(Given information)

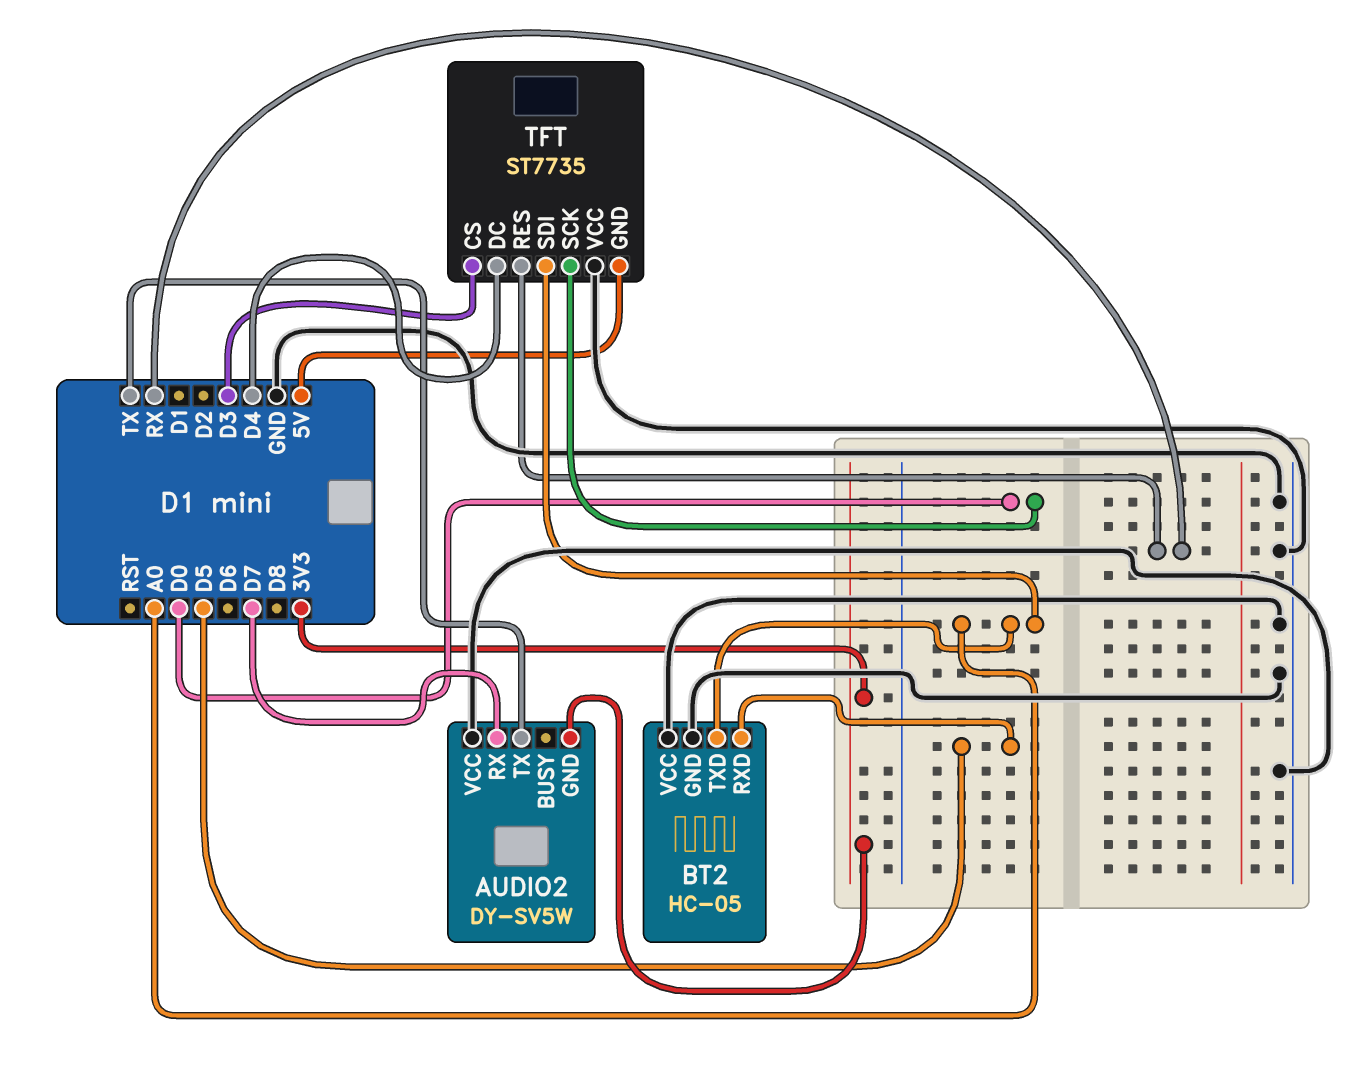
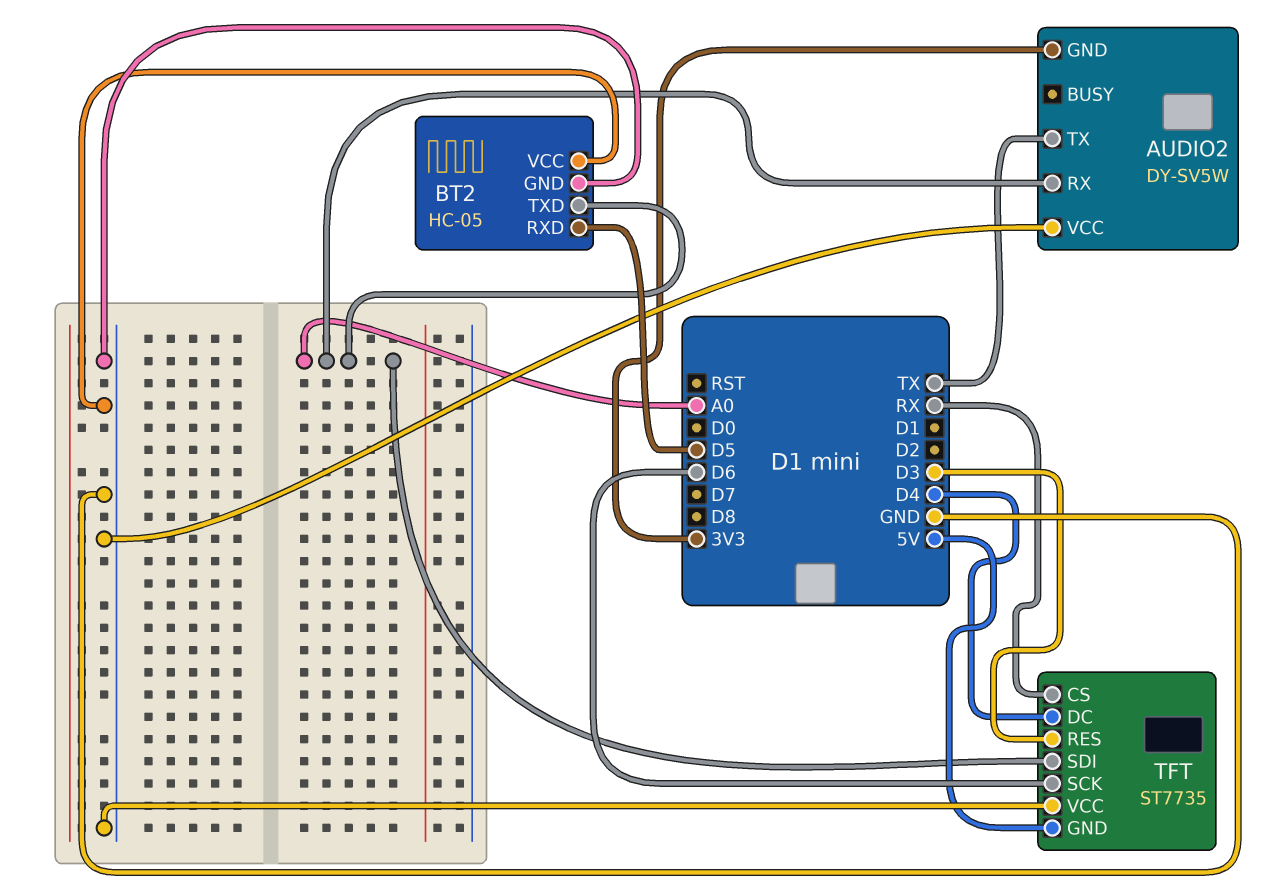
AUDIO2 pin RX: D7 -> A0
TFT pin CS: D3 -> RX
TFT pin RES: RX -> D3
TFT pin SCK: D0 -> D6

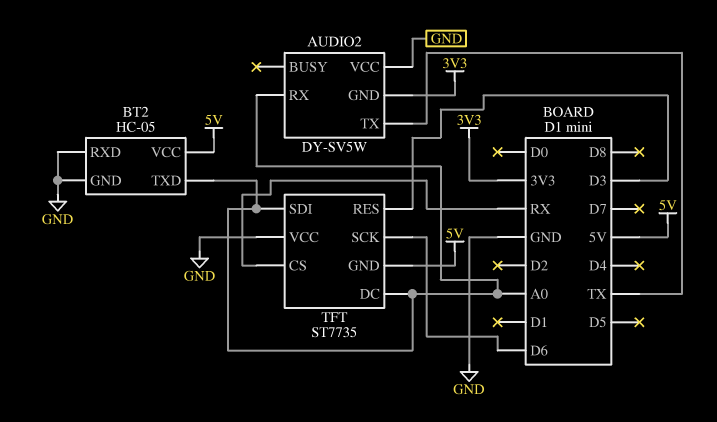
BT2 pin RXD: D5 -> GND
BT2 pin VCC: GND -> 5V
TFT pin DC: D4 -> A0

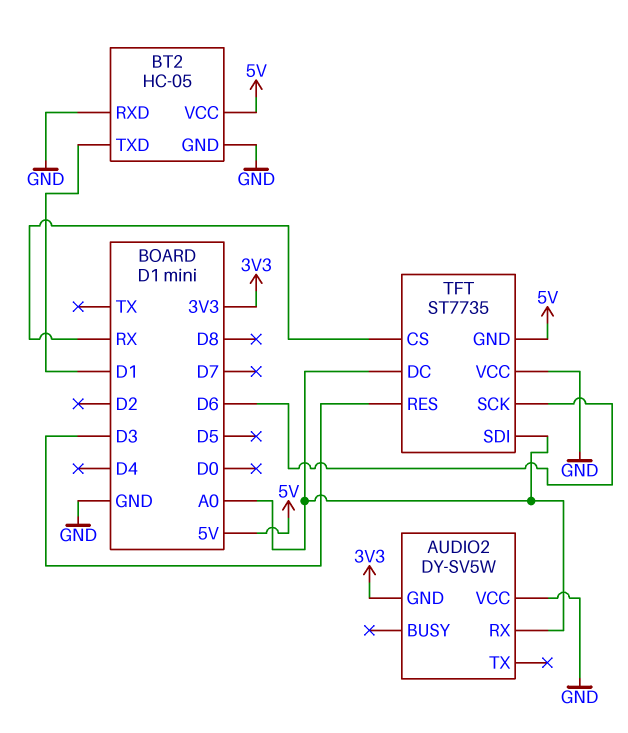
AUDIO2 pin TX: TX -> none
BT2 pin TXD: A0 -> D1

(End Given information)

> **Exercise**
Beginning at the line that contains "TFT pin RES: RX -> D3", copy each remaining line of the records exactly, through the final one. Omit the pictures.

> **Task response**
TFT pin RES: RX -> D3
TFT pin SCK: D0 -> D6

BT2 pin RXD: D5 -> GND
BT2 pin VCC: GND -> 5V
TFT pin DC: D4 -> A0

AUDIO2 pin TX: TX -> none
BT2 pin TXD: A0 -> D1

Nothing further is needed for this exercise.